(WHAT YOU NEED TO DO):
Once you reach the line that holds "R4: 390 (N004, N005) -> none" in the listing below, output it and every line after it through the line that holds "D8: diode (A", word for word.

____

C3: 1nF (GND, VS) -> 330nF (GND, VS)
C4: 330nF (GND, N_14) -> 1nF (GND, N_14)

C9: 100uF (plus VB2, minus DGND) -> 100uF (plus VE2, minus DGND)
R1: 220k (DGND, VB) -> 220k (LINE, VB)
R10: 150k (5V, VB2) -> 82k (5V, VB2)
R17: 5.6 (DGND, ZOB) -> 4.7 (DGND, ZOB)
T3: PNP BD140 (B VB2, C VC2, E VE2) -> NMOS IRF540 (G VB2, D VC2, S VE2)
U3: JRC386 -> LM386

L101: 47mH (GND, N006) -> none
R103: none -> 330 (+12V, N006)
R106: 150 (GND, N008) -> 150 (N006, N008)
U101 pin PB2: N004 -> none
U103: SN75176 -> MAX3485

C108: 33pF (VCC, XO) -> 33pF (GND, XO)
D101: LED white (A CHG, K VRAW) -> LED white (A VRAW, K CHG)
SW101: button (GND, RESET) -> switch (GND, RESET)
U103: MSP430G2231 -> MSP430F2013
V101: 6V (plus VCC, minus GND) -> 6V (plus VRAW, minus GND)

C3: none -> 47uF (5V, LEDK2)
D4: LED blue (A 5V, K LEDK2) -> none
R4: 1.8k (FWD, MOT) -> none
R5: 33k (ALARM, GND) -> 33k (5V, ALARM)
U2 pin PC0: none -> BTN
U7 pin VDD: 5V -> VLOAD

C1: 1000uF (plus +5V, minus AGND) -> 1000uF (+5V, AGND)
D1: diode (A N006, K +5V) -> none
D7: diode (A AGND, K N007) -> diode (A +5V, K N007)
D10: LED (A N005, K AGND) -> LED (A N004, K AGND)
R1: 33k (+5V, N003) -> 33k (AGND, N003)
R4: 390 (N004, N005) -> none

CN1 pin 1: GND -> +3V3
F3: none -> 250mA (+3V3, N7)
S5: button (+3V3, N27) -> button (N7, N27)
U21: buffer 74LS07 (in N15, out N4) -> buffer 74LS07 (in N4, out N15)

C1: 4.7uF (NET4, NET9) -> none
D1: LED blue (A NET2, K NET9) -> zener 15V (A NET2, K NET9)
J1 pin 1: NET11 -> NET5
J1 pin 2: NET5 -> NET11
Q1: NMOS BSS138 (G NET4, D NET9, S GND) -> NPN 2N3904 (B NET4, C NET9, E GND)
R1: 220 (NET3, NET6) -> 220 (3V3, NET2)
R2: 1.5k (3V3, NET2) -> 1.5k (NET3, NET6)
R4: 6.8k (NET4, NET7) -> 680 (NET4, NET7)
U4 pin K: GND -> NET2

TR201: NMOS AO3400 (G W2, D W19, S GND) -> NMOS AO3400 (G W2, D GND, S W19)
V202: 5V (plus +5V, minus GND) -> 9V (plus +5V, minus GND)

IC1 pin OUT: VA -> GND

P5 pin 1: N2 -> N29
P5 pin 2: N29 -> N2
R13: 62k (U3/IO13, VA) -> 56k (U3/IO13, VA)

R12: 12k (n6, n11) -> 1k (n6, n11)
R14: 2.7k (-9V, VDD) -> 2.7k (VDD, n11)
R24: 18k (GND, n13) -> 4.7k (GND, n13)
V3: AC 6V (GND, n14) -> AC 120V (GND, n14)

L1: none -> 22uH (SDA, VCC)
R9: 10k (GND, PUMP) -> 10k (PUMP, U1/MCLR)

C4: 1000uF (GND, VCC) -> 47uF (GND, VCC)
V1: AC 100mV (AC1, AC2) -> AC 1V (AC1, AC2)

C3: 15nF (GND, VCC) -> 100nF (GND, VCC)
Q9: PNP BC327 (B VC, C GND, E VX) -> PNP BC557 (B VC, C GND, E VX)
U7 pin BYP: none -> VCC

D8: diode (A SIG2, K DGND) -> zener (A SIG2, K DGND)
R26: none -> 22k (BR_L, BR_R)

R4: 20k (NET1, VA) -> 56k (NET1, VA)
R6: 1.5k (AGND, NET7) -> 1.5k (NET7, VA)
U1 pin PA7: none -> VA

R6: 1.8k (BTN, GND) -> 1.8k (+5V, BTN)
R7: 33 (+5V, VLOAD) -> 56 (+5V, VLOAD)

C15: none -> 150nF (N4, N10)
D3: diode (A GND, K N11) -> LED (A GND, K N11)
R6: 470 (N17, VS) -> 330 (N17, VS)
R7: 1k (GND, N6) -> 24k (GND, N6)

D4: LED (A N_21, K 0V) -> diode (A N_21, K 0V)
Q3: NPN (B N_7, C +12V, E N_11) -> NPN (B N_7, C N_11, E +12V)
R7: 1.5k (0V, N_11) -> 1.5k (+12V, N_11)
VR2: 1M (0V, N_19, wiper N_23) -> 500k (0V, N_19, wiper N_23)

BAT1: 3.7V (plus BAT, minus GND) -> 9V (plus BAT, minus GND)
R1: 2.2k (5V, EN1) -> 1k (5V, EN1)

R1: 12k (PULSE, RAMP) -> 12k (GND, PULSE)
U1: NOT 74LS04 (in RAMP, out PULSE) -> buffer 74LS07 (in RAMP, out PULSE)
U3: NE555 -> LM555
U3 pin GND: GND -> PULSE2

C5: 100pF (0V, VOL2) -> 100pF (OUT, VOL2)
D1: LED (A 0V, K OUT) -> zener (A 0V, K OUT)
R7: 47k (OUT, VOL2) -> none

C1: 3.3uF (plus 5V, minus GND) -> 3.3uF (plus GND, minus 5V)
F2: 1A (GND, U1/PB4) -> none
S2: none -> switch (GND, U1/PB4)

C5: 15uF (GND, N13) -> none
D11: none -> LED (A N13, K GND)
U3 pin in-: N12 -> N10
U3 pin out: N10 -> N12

____

(REPLY):
R4: 390 (N004, N005) -> none

CN1 pin 1: GND -> +3V3
F3: none -> 250mA (+3V3, N7)
S5: button (+3V3, N27) -> button (N7, N27)
U21: buffer 74LS07 (in N15, out N4) -> buffer 74LS07 (in N4, out N15)

C1: 4.7uF (NET4, NET9) -> none
D1: LED blue (A NET2, K NET9) -> zener 15V (A NET2, K NET9)
J1 pin 1: NET11 -> NET5
J1 pin 2: NET5 -> NET11
Q1: NMOS BSS138 (G NET4, D NET9, S GND) -> NPN 2N3904 (B NET4, C NET9, E GND)
R1: 220 (NET3, NET6) -> 220 (3V3, NET2)
R2: 1.5k (3V3, NET2) -> 1.5k (NET3, NET6)
R4: 6.8k (NET4, NET7) -> 680 (NET4, NET7)
U4 pin K: GND -> NET2

TR201: NMOS AO3400 (G W2, D W19, S GND) -> NMOS AO3400 (G W2, D GND, S W19)
V202: 5V (plus +5V, minus GND) -> 9V (plus +5V, minus GND)

IC1 pin OUT: VA -> GND

P5 pin 1: N2 -> N29
P5 pin 2: N29 -> N2
R13: 62k (U3/IO13, VA) -> 56k (U3/IO13, VA)

R12: 12k (n6, n11) -> 1k (n6, n11)
R14: 2.7k (-9V, VDD) -> 2.7k (VDD, n11)
R24: 18k (GND, n13) -> 4.7k (GND, n13)
V3: AC 6V (GND, n14) -> AC 120V (GND, n14)

L1: none -> 22uH (SDA, VCC)
R9: 10k (GND, PUMP) -> 10k (PUMP, U1/MCLR)

C4: 1000uF (GND, VCC) -> 47uF (GND, VCC)
V1: AC 100mV (AC1, AC2) -> AC 1V (AC1, AC2)

C3: 15nF (GND, VCC) -> 100nF (GND, VCC)
Q9: PNP BC327 (B VC, C GND, E VX) -> PNP BC557 (B VC, C GND, E VX)
U7 pin BYP: none -> VCC

D8: diode (A SIG2, K DGND) -> zener (A SIG2, K DGND)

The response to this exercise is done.